◆ **DESCRIPTION OF THE TASK**: Which of the lines below hold the word "button"? Pull each of them out.

◆ **DATASET RECORDS**:

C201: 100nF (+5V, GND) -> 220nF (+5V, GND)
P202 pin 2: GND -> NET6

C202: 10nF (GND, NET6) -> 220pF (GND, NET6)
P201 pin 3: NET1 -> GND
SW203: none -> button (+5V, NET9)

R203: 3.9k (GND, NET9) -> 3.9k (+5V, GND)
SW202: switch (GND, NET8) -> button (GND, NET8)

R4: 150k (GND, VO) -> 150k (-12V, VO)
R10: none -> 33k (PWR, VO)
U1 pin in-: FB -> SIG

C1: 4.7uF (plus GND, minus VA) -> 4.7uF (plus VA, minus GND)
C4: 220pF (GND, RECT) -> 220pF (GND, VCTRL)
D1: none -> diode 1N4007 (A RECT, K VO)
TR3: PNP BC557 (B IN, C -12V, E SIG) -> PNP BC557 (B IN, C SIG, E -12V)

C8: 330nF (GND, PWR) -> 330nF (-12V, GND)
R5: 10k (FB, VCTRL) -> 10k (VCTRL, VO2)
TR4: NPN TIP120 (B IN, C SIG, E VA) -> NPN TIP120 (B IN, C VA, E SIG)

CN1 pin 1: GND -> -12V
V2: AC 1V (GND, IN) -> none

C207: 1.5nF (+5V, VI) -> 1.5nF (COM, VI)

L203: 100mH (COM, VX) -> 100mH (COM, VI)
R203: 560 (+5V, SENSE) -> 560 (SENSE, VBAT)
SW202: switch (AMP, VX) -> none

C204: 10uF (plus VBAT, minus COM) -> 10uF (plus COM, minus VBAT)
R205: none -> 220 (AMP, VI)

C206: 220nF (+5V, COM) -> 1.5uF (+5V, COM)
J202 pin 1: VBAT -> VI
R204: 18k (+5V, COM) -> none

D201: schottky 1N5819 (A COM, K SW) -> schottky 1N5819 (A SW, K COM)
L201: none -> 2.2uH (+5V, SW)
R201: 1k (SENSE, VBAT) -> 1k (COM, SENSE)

◆ **ANSWER FOR THIS EXERCISE**:
SW203: none -> button (+5V, NET9)
SW202: switch (GND, NET8) -> button (GND, NET8)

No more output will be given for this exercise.